In the listing that follows, give every line again exactly and omit the pictures.

▬▬▬▬▬▬

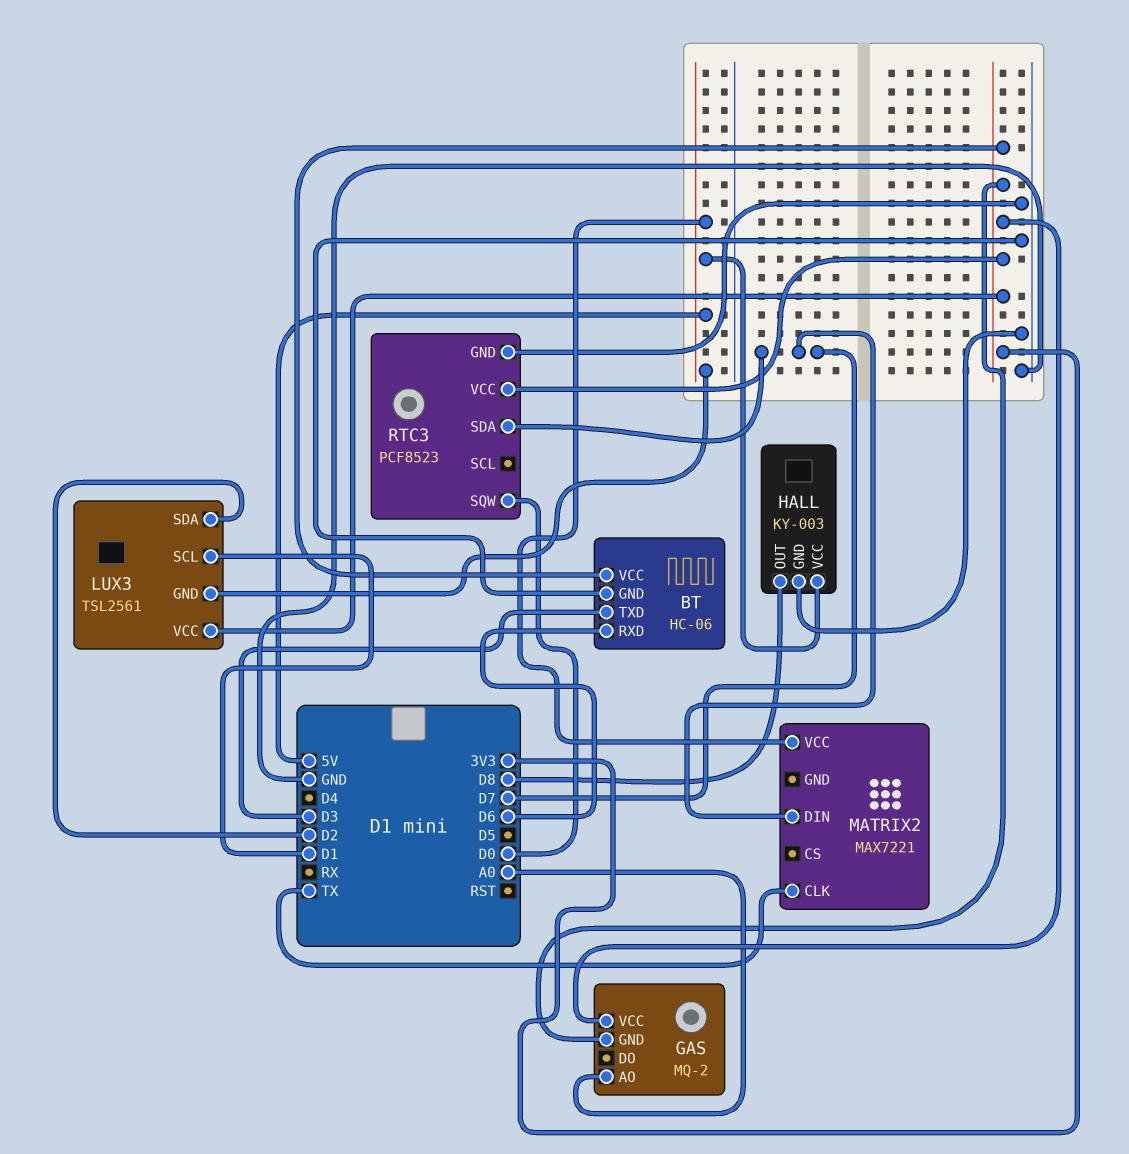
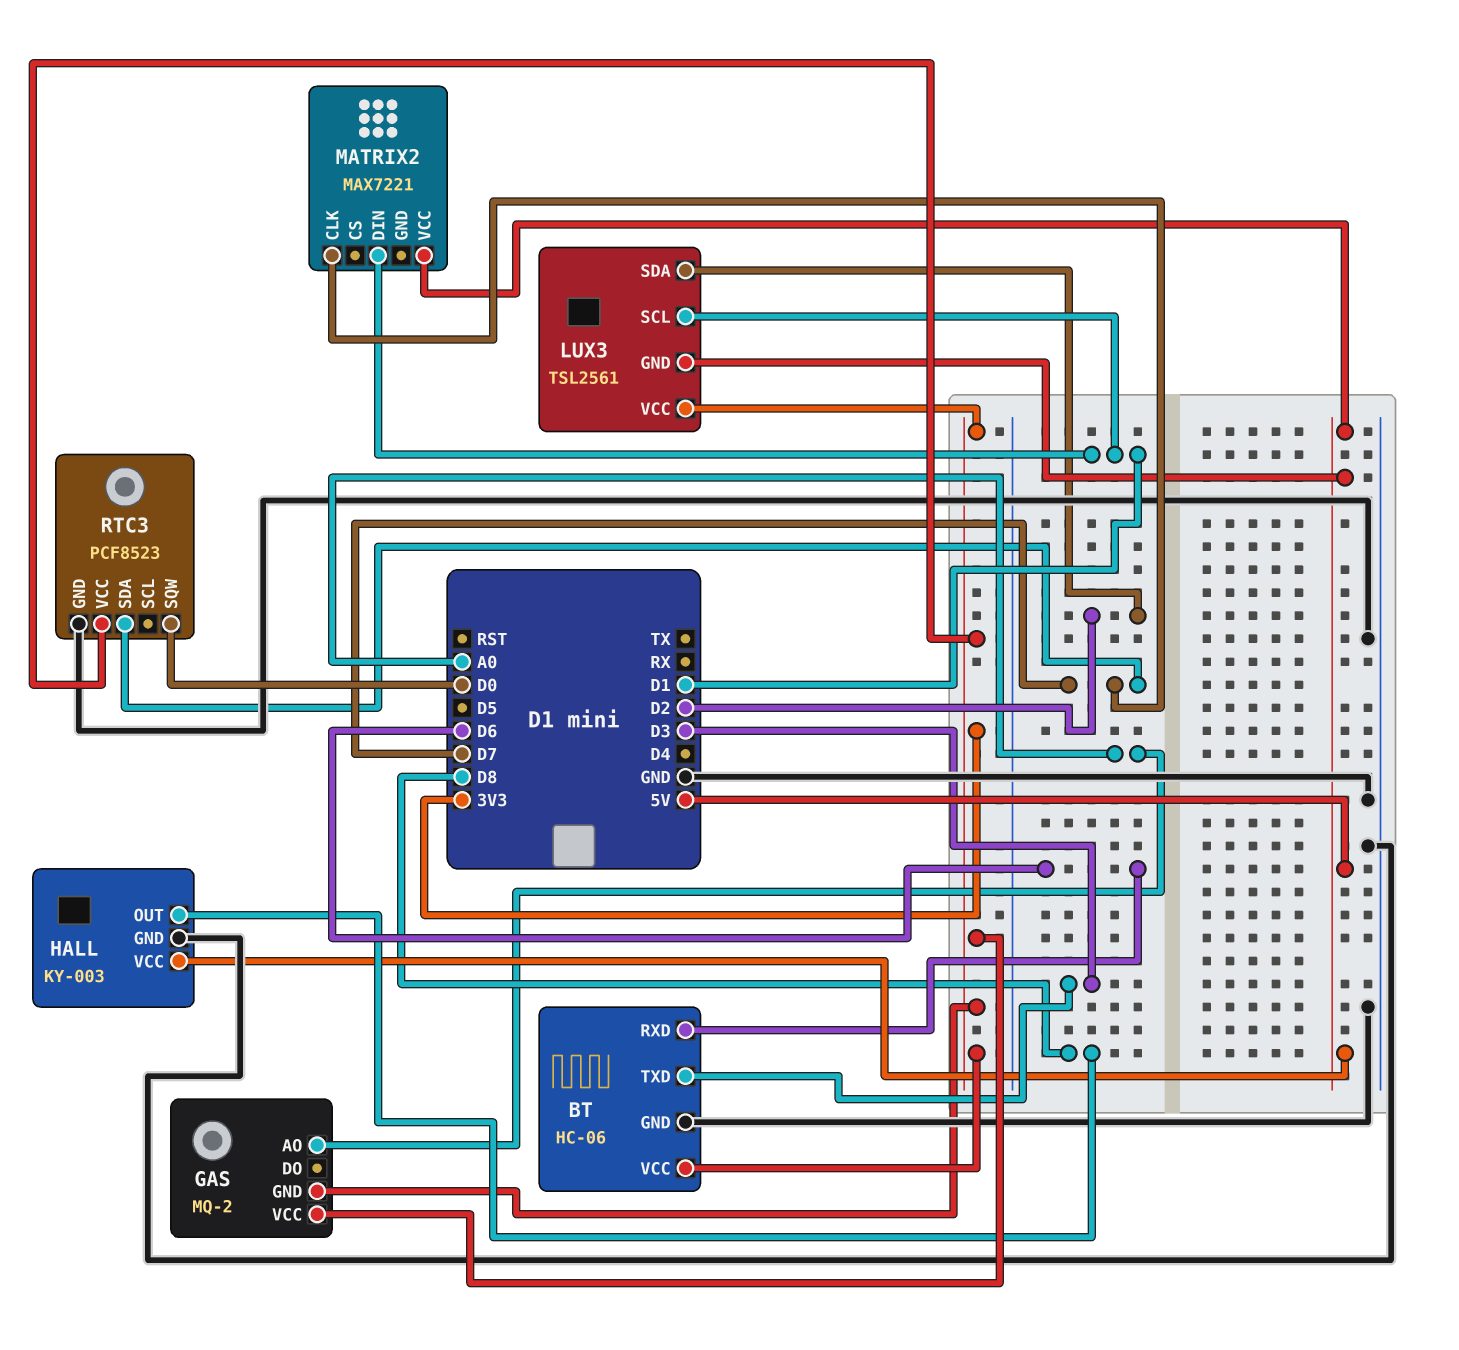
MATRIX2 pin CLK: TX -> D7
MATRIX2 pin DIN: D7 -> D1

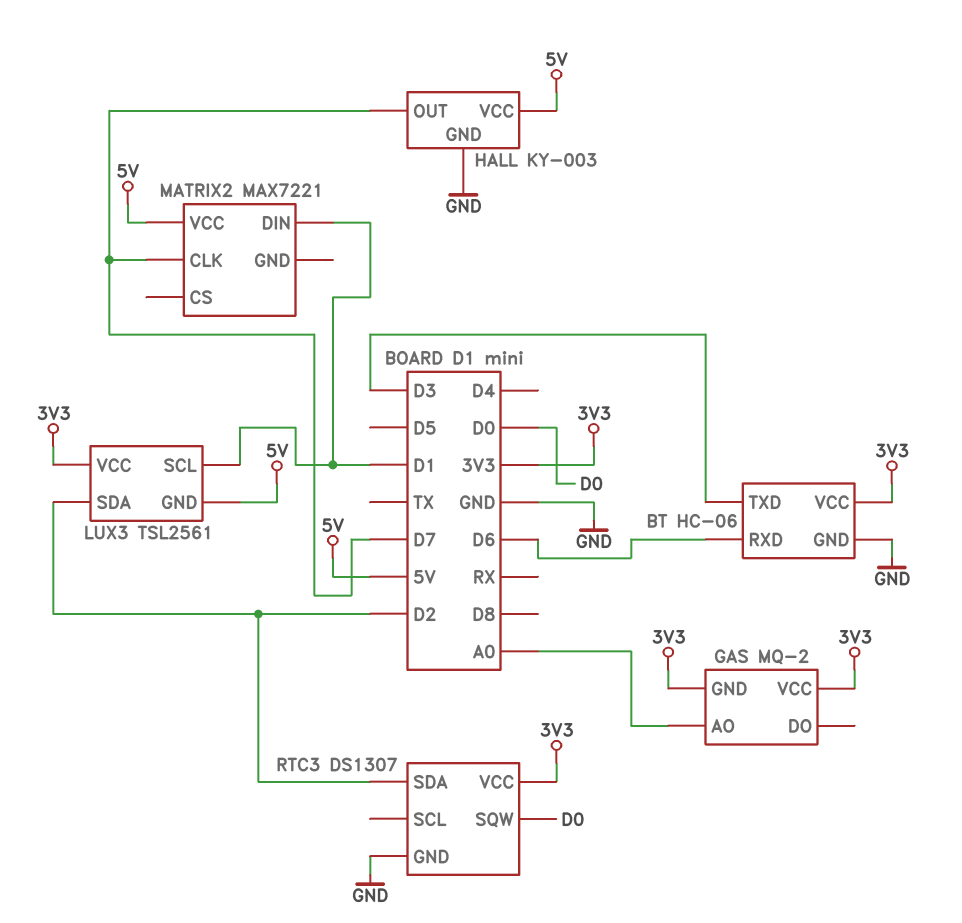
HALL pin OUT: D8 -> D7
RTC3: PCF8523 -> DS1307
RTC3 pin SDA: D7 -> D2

▬▬▬▬▬▬

* Answer area *
MATRIX2 pin CLK: TX -> D7
MATRIX2 pin DIN: D7 -> D1

HALL pin OUT: D8 -> D7
RTC3: PCF8523 -> DS1307
RTC3 pin SDA: D7 -> D2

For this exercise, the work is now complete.